How to complete this task
In the material below, identify each line bearing the word "cone". Reproduce those lines.
[Available records]
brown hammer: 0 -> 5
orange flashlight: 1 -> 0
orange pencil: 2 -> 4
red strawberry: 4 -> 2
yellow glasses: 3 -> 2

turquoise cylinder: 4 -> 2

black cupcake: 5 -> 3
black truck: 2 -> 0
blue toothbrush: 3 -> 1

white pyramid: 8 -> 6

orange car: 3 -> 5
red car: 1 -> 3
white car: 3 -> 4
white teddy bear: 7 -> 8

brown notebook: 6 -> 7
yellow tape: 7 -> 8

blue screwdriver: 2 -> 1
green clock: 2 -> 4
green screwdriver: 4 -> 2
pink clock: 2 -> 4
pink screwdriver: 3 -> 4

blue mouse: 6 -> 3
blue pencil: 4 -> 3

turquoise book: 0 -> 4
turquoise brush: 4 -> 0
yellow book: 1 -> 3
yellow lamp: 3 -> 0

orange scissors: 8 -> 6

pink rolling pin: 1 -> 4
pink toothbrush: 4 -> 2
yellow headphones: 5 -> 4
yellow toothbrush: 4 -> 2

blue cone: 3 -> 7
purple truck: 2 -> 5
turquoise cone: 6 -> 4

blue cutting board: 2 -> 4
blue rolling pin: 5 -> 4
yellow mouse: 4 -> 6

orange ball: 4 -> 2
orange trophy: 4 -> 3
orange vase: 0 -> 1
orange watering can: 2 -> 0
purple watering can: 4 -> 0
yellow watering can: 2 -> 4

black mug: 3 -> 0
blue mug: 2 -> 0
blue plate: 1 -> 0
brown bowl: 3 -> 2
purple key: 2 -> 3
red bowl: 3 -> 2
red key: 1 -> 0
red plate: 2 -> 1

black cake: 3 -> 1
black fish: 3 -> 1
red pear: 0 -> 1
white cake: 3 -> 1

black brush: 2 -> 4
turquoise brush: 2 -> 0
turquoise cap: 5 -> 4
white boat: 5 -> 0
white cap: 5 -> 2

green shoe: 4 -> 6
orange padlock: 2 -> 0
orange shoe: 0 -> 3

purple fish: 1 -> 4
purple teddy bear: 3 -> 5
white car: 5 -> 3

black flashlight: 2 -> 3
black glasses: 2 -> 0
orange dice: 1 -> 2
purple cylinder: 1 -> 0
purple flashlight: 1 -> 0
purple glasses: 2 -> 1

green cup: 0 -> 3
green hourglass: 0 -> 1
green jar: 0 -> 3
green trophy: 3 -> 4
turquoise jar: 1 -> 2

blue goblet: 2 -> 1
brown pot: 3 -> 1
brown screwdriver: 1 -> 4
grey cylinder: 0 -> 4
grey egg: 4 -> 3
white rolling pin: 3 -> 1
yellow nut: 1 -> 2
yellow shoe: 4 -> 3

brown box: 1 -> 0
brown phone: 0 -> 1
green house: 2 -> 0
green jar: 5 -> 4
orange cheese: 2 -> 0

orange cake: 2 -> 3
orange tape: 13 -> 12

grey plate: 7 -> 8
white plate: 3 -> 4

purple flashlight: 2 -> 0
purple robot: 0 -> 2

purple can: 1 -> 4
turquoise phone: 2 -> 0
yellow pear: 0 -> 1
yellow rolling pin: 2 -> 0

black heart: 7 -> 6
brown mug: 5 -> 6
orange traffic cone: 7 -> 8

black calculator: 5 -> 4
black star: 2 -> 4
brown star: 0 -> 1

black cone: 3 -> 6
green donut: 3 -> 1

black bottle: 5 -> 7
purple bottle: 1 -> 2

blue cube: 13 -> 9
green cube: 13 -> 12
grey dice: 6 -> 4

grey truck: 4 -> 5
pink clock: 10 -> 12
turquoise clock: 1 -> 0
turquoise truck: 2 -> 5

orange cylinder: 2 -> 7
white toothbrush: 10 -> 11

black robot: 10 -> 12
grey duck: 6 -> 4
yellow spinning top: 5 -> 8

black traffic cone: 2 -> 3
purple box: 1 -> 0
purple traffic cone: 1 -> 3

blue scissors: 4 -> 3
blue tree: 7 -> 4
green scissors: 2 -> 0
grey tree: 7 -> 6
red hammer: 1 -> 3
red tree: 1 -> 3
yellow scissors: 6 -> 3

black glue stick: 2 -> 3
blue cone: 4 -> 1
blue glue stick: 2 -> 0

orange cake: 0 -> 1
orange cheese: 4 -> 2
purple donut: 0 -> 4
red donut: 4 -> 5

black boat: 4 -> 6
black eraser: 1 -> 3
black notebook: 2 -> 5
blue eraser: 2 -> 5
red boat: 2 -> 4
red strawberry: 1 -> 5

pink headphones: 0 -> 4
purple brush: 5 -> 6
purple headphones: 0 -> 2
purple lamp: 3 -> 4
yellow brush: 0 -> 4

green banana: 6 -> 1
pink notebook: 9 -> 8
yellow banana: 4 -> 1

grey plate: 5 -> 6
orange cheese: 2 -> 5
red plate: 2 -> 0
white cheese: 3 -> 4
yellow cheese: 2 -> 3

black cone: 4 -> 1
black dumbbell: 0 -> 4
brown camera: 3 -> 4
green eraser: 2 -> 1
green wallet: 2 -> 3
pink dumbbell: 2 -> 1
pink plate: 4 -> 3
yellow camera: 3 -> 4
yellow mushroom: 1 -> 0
[/Available records]
Your response
blue cone: 3 -> 7
turquoise cone: 6 -> 4
orange traffic cone: 7 -> 8
black cone: 3 -> 6
black traffic cone: 2 -> 3
purple traffic cone: 1 -> 3
blue cone: 4 -> 1
black cone: 4 -> 1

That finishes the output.